▶ **AIM OF THE TASK**:
Write all of the entries out again exactly.

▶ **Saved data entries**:
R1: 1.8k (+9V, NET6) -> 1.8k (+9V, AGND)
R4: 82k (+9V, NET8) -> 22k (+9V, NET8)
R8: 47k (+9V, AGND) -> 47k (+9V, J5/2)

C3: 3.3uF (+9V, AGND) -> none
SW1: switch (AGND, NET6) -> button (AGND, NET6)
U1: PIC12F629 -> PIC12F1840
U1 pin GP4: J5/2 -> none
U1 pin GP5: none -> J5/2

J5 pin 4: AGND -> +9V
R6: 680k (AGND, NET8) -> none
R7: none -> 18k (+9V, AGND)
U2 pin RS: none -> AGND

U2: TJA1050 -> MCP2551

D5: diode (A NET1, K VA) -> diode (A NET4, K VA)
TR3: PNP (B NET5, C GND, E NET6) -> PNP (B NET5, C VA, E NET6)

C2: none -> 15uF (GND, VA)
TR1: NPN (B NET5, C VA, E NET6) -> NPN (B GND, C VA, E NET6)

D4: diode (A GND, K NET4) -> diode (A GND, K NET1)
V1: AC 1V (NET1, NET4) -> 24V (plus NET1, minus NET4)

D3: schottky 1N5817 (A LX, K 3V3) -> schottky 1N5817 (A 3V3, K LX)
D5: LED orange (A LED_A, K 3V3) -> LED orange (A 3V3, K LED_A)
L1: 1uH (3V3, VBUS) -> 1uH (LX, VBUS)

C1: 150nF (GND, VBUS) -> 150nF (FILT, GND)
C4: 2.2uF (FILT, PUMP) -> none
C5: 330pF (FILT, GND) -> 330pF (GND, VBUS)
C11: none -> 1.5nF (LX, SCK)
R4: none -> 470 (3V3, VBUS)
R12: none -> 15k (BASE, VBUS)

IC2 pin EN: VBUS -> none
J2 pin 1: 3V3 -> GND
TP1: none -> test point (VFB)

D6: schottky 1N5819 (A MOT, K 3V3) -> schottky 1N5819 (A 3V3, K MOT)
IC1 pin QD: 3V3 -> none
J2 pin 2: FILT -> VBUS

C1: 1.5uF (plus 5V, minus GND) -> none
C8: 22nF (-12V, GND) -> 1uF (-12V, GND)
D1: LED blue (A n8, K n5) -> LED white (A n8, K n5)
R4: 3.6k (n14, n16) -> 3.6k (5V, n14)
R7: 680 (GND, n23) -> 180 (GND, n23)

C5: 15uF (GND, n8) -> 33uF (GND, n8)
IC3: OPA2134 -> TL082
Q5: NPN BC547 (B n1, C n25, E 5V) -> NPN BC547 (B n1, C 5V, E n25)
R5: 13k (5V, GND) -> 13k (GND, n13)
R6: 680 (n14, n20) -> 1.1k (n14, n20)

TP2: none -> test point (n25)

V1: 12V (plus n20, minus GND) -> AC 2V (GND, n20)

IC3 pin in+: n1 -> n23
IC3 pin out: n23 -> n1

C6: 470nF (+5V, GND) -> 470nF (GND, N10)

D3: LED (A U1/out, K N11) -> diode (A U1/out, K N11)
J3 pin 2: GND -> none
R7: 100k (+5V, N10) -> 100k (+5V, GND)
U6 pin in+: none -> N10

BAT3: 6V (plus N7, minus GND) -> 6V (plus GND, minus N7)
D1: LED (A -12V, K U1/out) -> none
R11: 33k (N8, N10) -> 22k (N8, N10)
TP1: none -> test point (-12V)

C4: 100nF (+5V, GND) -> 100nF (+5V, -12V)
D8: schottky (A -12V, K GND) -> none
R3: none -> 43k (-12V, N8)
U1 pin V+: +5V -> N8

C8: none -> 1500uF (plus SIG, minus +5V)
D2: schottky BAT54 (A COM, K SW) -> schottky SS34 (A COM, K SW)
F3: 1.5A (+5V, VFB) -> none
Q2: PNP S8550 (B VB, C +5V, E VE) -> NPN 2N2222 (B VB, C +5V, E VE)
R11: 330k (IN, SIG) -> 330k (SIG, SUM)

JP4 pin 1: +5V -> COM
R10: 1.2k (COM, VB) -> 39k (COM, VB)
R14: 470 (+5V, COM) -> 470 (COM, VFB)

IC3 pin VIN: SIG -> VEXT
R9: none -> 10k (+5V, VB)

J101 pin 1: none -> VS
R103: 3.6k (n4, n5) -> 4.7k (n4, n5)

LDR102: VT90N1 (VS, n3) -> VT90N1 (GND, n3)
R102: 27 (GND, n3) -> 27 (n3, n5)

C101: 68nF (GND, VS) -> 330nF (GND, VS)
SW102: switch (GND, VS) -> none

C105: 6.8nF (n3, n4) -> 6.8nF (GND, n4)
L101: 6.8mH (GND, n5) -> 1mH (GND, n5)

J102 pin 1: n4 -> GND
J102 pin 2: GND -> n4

▶ **SOLUTION**:
R1: 1.8k (+9V, NET6) -> 1.8k (+9V, AGND)
R4: 82k (+9V, NET8) -> 22k (+9V, NET8)
R8: 47k (+9V, AGND) -> 47k (+9V, J5/2)

C3: 3.3uF (+9V, AGND) -> none
SW1: switch (AGND, NET6) -> button (AGND, NET6)
U1: PIC12F629 -> PIC12F1840
U1 pin GP4: J5/2 -> none
U1 pin GP5: none -> J5/2

J5 pin 4: AGND -> +9V
R6: 680k (AGND, NET8) -> none
R7: none -> 18k (+9V, AGND)
U2 pin RS: none -> AGND

U2: TJA1050 -> MCP2551

D5: diode (A NET1, K VA) -> diode (A NET4, K VA)
TR3: PNP (B NET5, C GND, E NET6) -> PNP (B NET5, C VA, E NET6)

C2: none -> 15uF (GND, VA)
TR1: NPN (B NET5, C VA, E NET6) -> NPN (B GND, C VA, E NET6)

D4: diode (A GND, K NET4) -> diode (A GND, K NET1)
V1: AC 1V (NET1, NET4) -> 24V (plus NET1, minus NET4)

D3: schottky 1N5817 (A LX, K 3V3) -> schottky 1N5817 (A 3V3, K LX)
D5: LED orange (A LED_A, K 3V3) -> LED orange (A 3V3, K LED_A)
L1: 1uH (3V3, VBUS) -> 1uH (LX, VBUS)

C1: 150nF (GND, VBUS) -> 150nF (FILT, GND)
C4: 2.2uF (FILT, PUMP) -> none
C5: 330pF (FILT, GND) -> 330pF (GND, VBUS)
C11: none -> 1.5nF (LX, SCK)
R4: none -> 470 (3V3, VBUS)
R12: none -> 15k (BASE, VBUS)

IC2 pin EN: VBUS -> none
J2 pin 1: 3V3 -> GND
TP1: none -> test point (VFB)

D6: schottky 1N5819 (A MOT, K 3V3) -> schottky 1N5819 (A 3V3, K MOT)
IC1 pin QD: 3V3 -> none
J2 pin 2: FILT -> VBUS

C1: 1.5uF (plus 5V, minus GND) -> none
C8: 22nF (-12V, GND) -> 1uF (-12V, GND)
D1: LED blue (A n8, K n5) -> LED white (A n8, K n5)
R4: 3.6k (n14, n16) -> 3.6k (5V, n14)
R7: 680 (GND, n23) -> 180 (GND, n23)

C5: 15uF (GND, n8) -> 33uF (GND, n8)
IC3: OPA2134 -> TL082
Q5: NPN BC547 (B n1, C n25, E 5V) -> NPN BC547 (B n1, C 5V, E n25)
R5: 13k (5V, GND) -> 13k (GND, n13)
R6: 680 (n14, n20) -> 1.1k (n14, n20)

TP2: none -> test point (n25)

V1: 12V (plus n20, minus GND) -> AC 2V (GND, n20)

IC3 pin in+: n1 -> n23
IC3 pin out: n23 -> n1

C6: 470nF (+5V, GND) -> 470nF (GND, N10)

D3: LED (A U1/out, K N11) -> diode (A U1/out, K N11)
J3 pin 2: GND -> none
R7: 100k (+5V, N10) -> 100k (+5V, GND)
U6 pin in+: none -> N10

BAT3: 6V (plus N7, minus GND) -> 6V (plus GND, minus N7)
D1: LED (A -12V, K U1/out) -> none
R11: 33k (N8, N10) -> 22k (N8, N10)
TP1: none -> test point (-12V)

C4: 100nF (+5V, GND) -> 100nF (+5V, -12V)
D8: schottky (A -12V, K GND) -> none
R3: none -> 43k (-12V, N8)
U1 pin V+: +5V -> N8

C8: none -> 1500uF (plus SIG, minus +5V)
D2: schottky BAT54 (A COM, K SW) -> schottky SS34 (A COM, K SW)
F3: 1.5A (+5V, VFB) -> none
Q2: PNP S8550 (B VB, C +5V, E VE) -> NPN 2N2222 (B VB, C +5V, E VE)
R11: 330k (IN, SIG) -> 330k (SIG, SUM)

JP4 pin 1: +5V -> COM
R10: 1.2k (COM, VB) -> 39k (COM, VB)
R14: 470 (+5V, COM) -> 470 (COM, VFB)

IC3 pin VIN: SIG -> VEXT
R9: none -> 10k (+5V, VB)

J101 pin 1: none -> VS
R103: 3.6k (n4, n5) -> 4.7k (n4, n5)

LDR102: VT90N1 (VS, n3) -> VT90N1 (GND, n3)
R102: 27 (GND, n3) -> 27 (n3, n5)

C101: 68nF (GND, VS) -> 330nF (GND, VS)
SW102: switch (GND, VS) -> none

C105: 6.8nF (n3, n4) -> 6.8nF (GND, n4)
L101: 6.8mH (GND, n5) -> 1mH (GND, n5)

J102 pin 1: n4 -> GND
J102 pin 2: GND -> n4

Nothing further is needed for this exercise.